Transcribe the whole listing without a single picture.

AVAILABLE DATA
──────────────────────────────

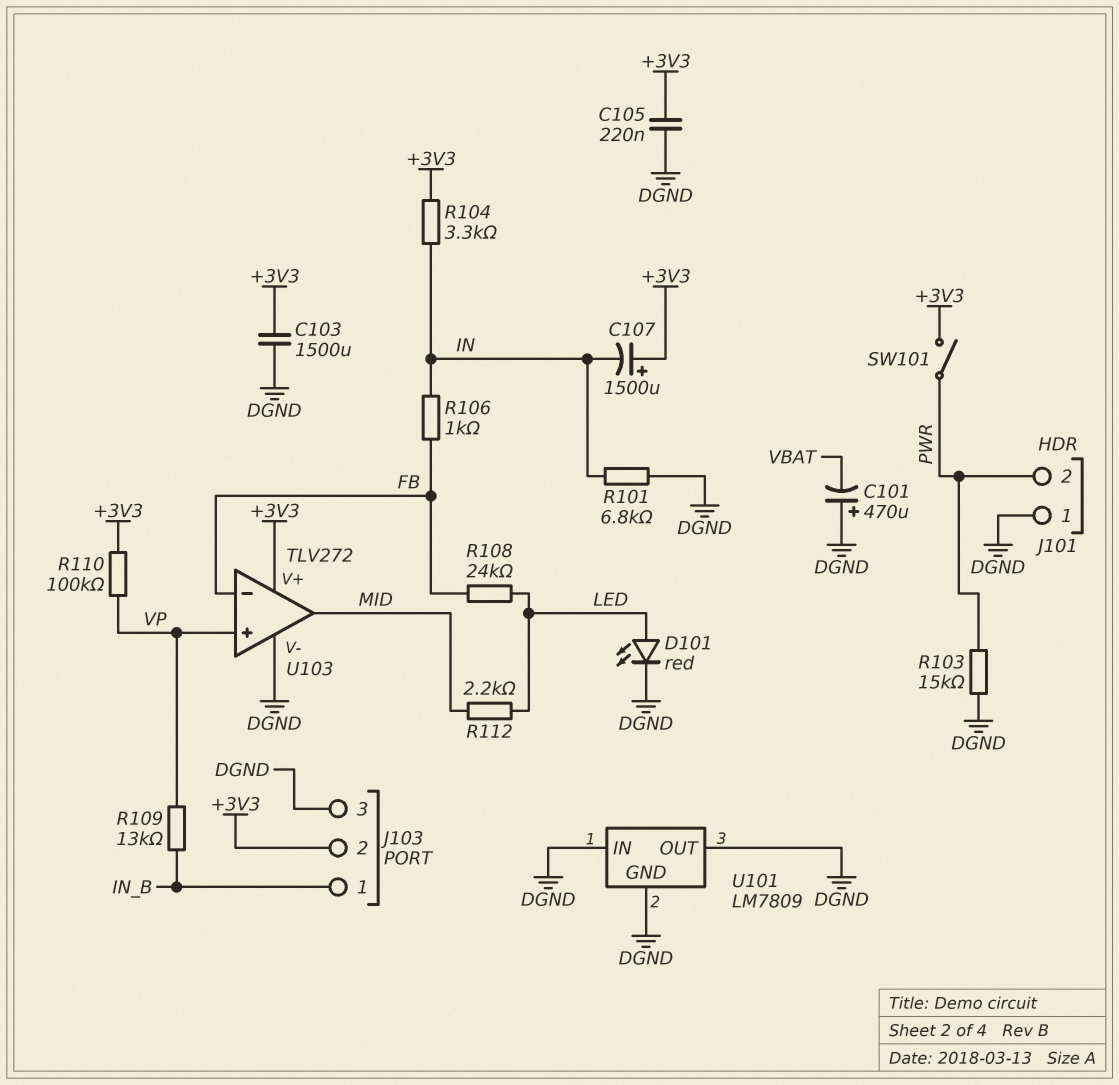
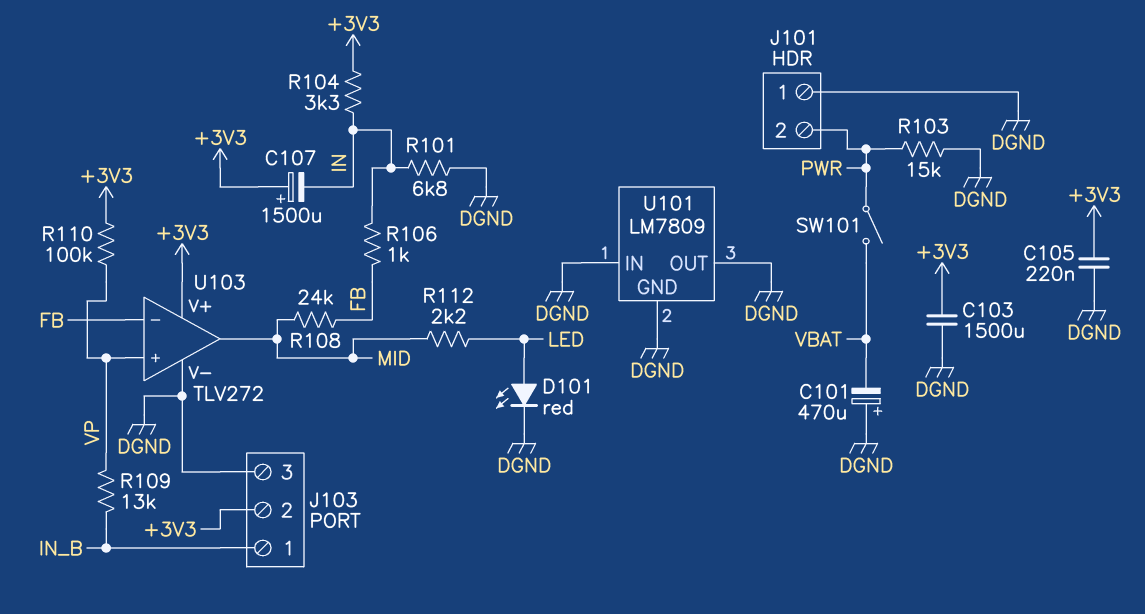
R108: 24k (FB, LED) -> 24k (FB, MID)
SW101: switch (+3V3, PWR) -> switch (PWR, VBAT)

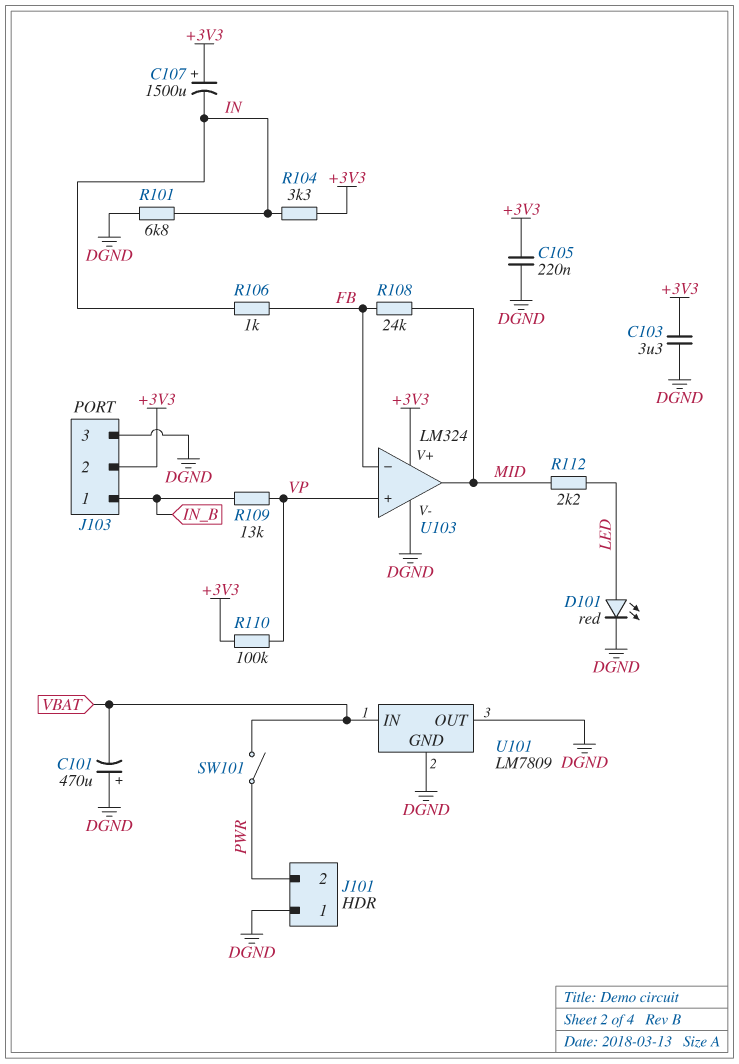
C103: 1500uF (+3V3, DGND) -> 3.3uF (+3V3, DGND)
R103: 15k (DGND, PWR) -> none
U101 pin IN: DGND -> VBAT
U103: TLV272 -> LM324

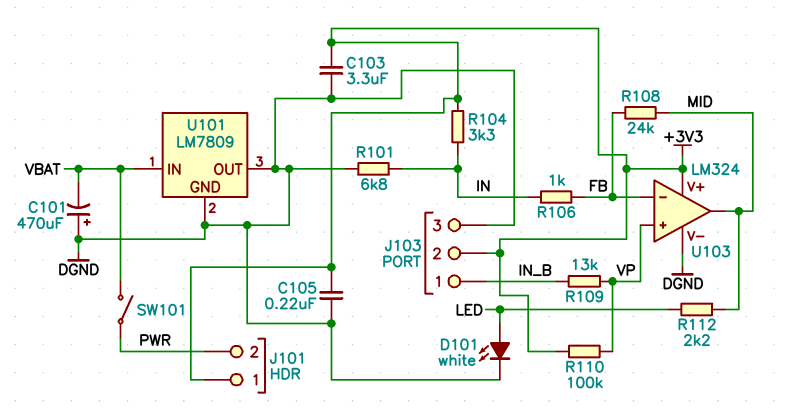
C107: 1500uF (plus +3V3, minus IN) -> none
D101: LED red (A LED, K DGND) -> LED white (A LED, K DGND)
J101 pin 1: DGND -> +3V3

──────────────────────────────

TASK OUTPUT
R108: 24k (FB, LED) -> 24k (FB, MID)
SW101: switch (+3V3, PWR) -> switch (PWR, VBAT)

C103: 1500uF (+3V3, DGND) -> 3.3uF (+3V3, DGND)
R103: 15k (DGND, PWR) -> none
U101 pin IN: DGND -> VBAT
U103: TLV272 -> LM324

C107: 1500uF (plus +3V3, minus IN) -> none
D101: LED red (A LED, K DGND) -> LED white (A LED, K DGND)
J101 pin 1: DGND -> +3V3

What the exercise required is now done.